■ What is expected: Exactly as given, write out the lines from the one containing "yellow marker: [95,166,132,210]" through the end of the listing, with both ends included and nothing else.

■ Material provided:
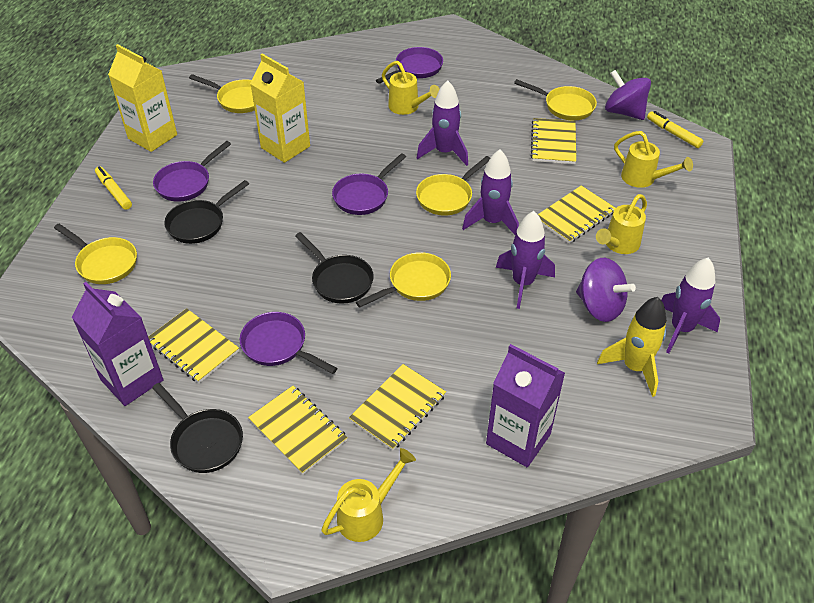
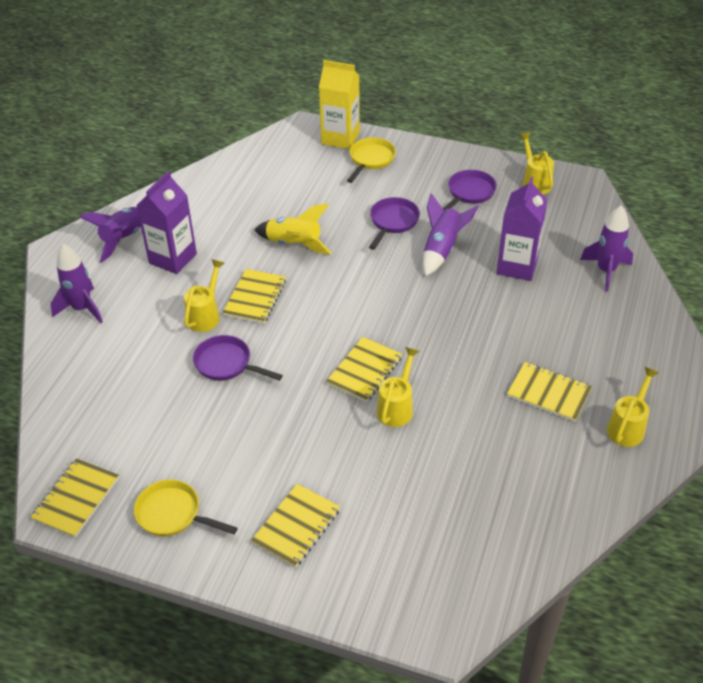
black pan: [152,383,243,473] [164,180,249,244] [295,232,374,304] = 3 -> none = 0
purple pan: [153,141,231,202] [240,312,338,374] [332,153,406,215] [376,47,443,84] = 4 -> [193,335,283,381] [369,197,420,250] [443,170,497,210] = 3
purple spinning top: [576,258,636,322] [605,70,651,120] = 2 -> none = 0
yellow carton: [108,44,177,152] [250,54,310,163] = 2 -> [319,60,360,149] = 1
yellow marker: [95,166,132,210] [647,111,703,148] = 2 -> none = 0
yellow pan: [54,224,137,284] [189,74,255,113] [356,252,451,308] [416,156,490,216] [514,79,597,121] = 5 -> [134,479,237,537] [347,137,396,183] = 2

■ Output of the task:
yellow marker: [95,166,132,210] [647,111,703,148] = 2 -> none = 0
yellow pan: [54,224,137,284] [189,74,255,113] [356,252,451,308] [416,156,490,216] [514,79,597,121] = 5 -> [134,479,237,537] [347,137,396,183] = 2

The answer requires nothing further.